§ What is being asked
Repeat the records in full. No pictures belong in the copy.

§ Coordinate change listings
————
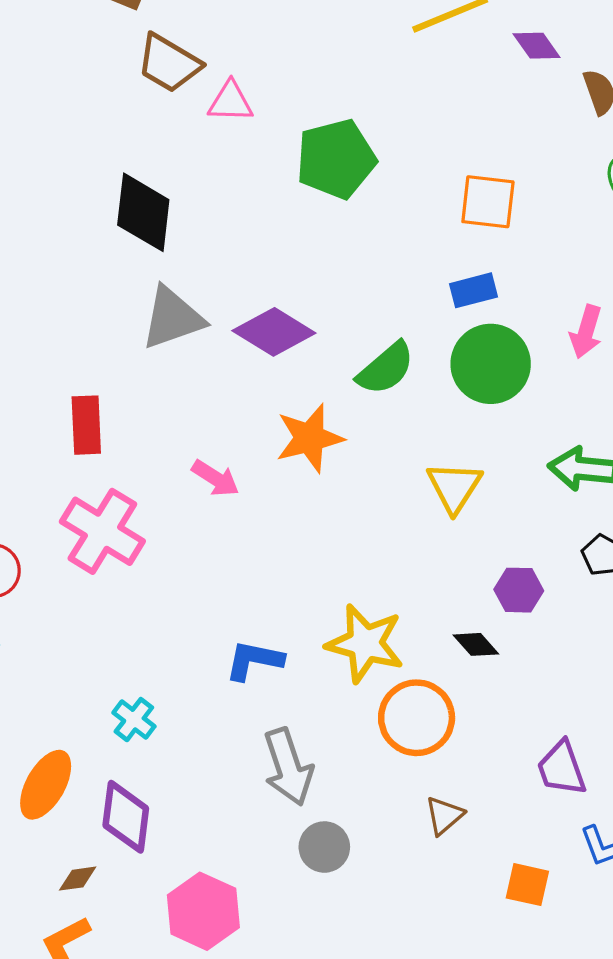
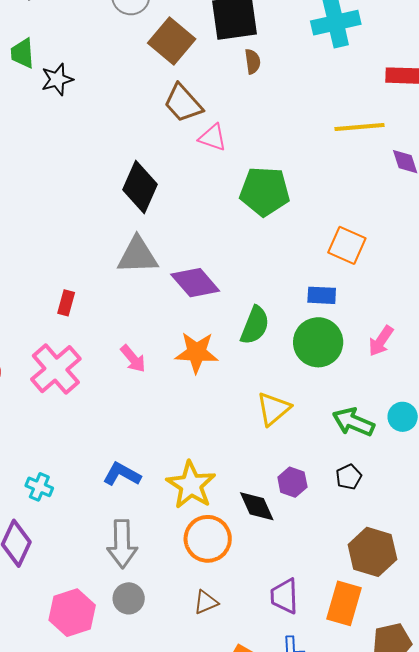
green semicircle: (386, 368) -> (255, 325), turned -45
red rectangle: (86, 425) -> (66, 303), size x0.7
black diamond: (476, 644) -> (257, 506), size x1.4
cyan cross: (134, 720) -> (39, 487), turned -32
pink hexagon: (203, 911) -> (72, 613), moved

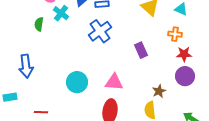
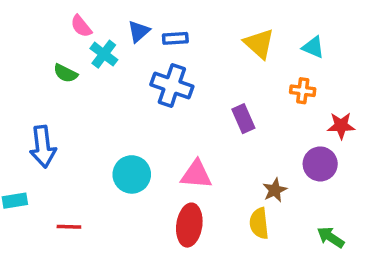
green semicircle: (39, 24) -> (65, 73), turned -72
blue cross: (100, 31) -> (172, 85), turned -35
red star: (184, 54) -> (341, 126), moved

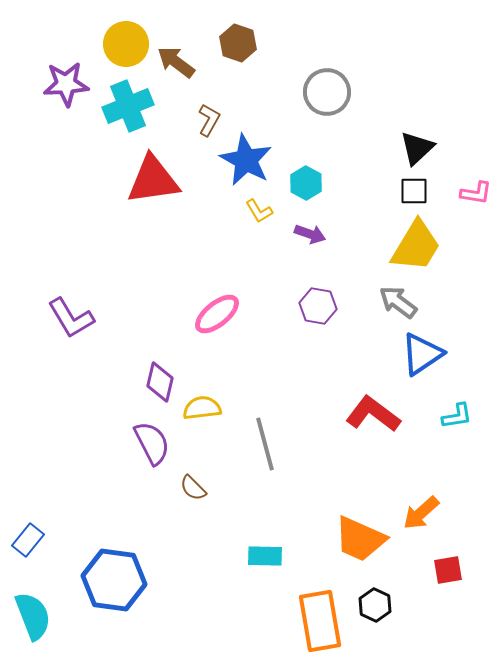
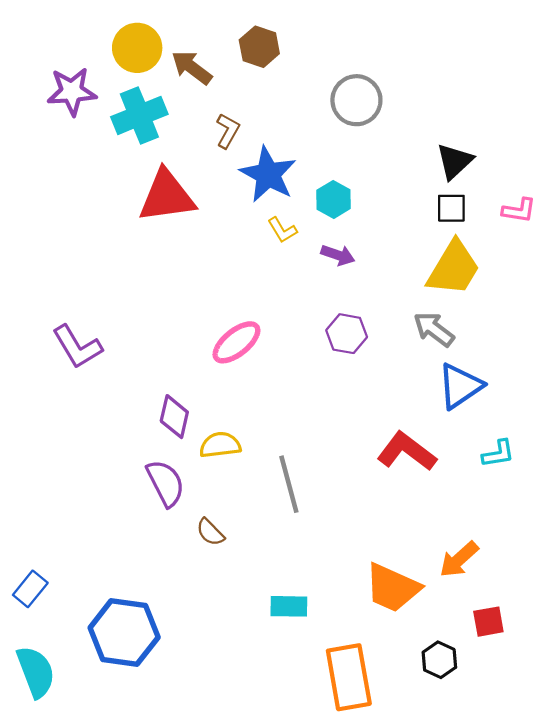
black hexagon: (375, 605) -> (439, 660), moved

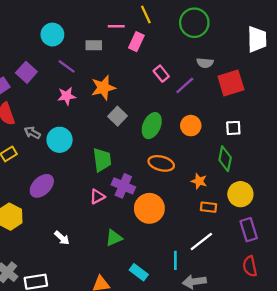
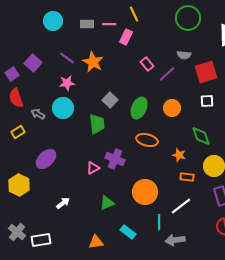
green circle: (194, 23) -> (188, 18), moved
cyan circle: (52, 35) -> (53, 21), moved
gray rectangle: (94, 45) -> (87, 24), moved
orange star: (103, 88) -> (93, 62), moved, turned -30
white square: (233, 128) -> (207, 101), moved
cyan circle: (60, 140) -> (63, 108), moved
green diamond: (225, 159) -> (201, 136), turned -30
green trapezoid: (102, 160) -> (97, 124), moved
orange circle: (149, 208) -> (145, 192), moved
white arrow: (62, 238) -> (63, 203), turned -80

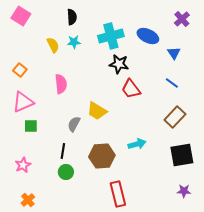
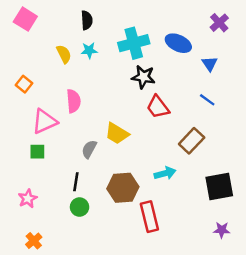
pink triangle: (23, 102) -> (45, 121), moved
brown rectangle: (175, 117) -> (192, 141), moved
red rectangle: (118, 194) -> (149, 217), moved

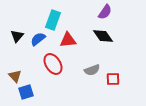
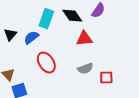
black diamond: (103, 36) -> (72, 16), moved
red triangle: (68, 40) -> (84, 39), moved

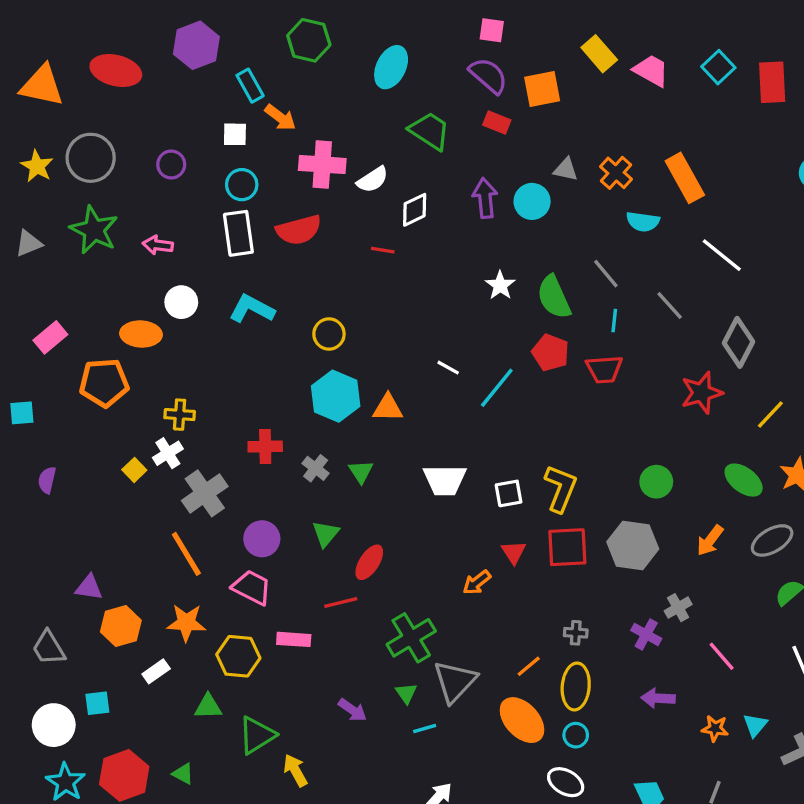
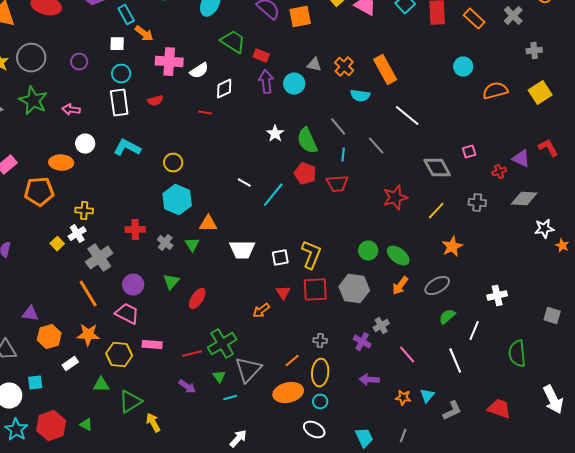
red rectangle: (497, 123) -> (261, 56), moved
red semicircle: (299, 230) -> (155, 101), size x0.6
gray diamond: (739, 342) -> (437, 168), moved, turned -56
orange triangle: (388, 408) -> (208, 224), moved
green ellipse: (744, 480) -> (398, 256), moved
red line: (341, 603) -> (192, 354), moved
orange ellipse: (522, 720) -> (288, 393), turned -60

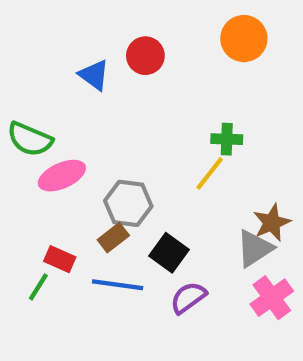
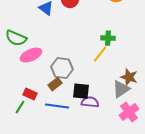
brown star: (272, 223) -> (129, 77), turned -30
black square: (169, 253) -> (81, 91), turned -30
purple semicircle: (188, 298) -> (90, 102), moved, turned 42

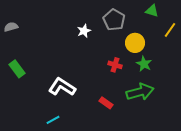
————
§ Response
green semicircle: (386, 368) -> (255, 325), turned -45
red rectangle: (86, 425) -> (66, 303), size x0.7
black diamond: (476, 644) -> (257, 506), size x1.4
cyan cross: (134, 720) -> (39, 487), turned -32
pink hexagon: (203, 911) -> (72, 613), moved

green semicircle: (39, 24) -> (65, 73), turned -72
blue cross: (100, 31) -> (172, 85), turned -35
red star: (184, 54) -> (341, 126), moved

black hexagon: (375, 605) -> (439, 660), moved

green circle: (194, 23) -> (188, 18), moved
cyan circle: (52, 35) -> (53, 21), moved
gray rectangle: (94, 45) -> (87, 24), moved
orange star: (103, 88) -> (93, 62), moved, turned -30
white square: (233, 128) -> (207, 101), moved
cyan circle: (60, 140) -> (63, 108), moved
green diamond: (225, 159) -> (201, 136), turned -30
green trapezoid: (102, 160) -> (97, 124), moved
orange circle: (149, 208) -> (145, 192), moved
white arrow: (62, 238) -> (63, 203), turned -80

pink triangle: (23, 102) -> (45, 121), moved
brown rectangle: (175, 117) -> (192, 141), moved
red rectangle: (118, 194) -> (149, 217), moved

black diamond: (103, 36) -> (72, 16), moved
red triangle: (68, 40) -> (84, 39), moved

red rectangle: (497, 123) -> (261, 56), moved
red semicircle: (299, 230) -> (155, 101), size x0.6
gray diamond: (739, 342) -> (437, 168), moved, turned -56
orange triangle: (388, 408) -> (208, 224), moved
green ellipse: (744, 480) -> (398, 256), moved
red line: (341, 603) -> (192, 354), moved
orange ellipse: (522, 720) -> (288, 393), turned -60

brown star: (272, 223) -> (129, 77), turned -30
black square: (169, 253) -> (81, 91), turned -30
purple semicircle: (188, 298) -> (90, 102), moved, turned 42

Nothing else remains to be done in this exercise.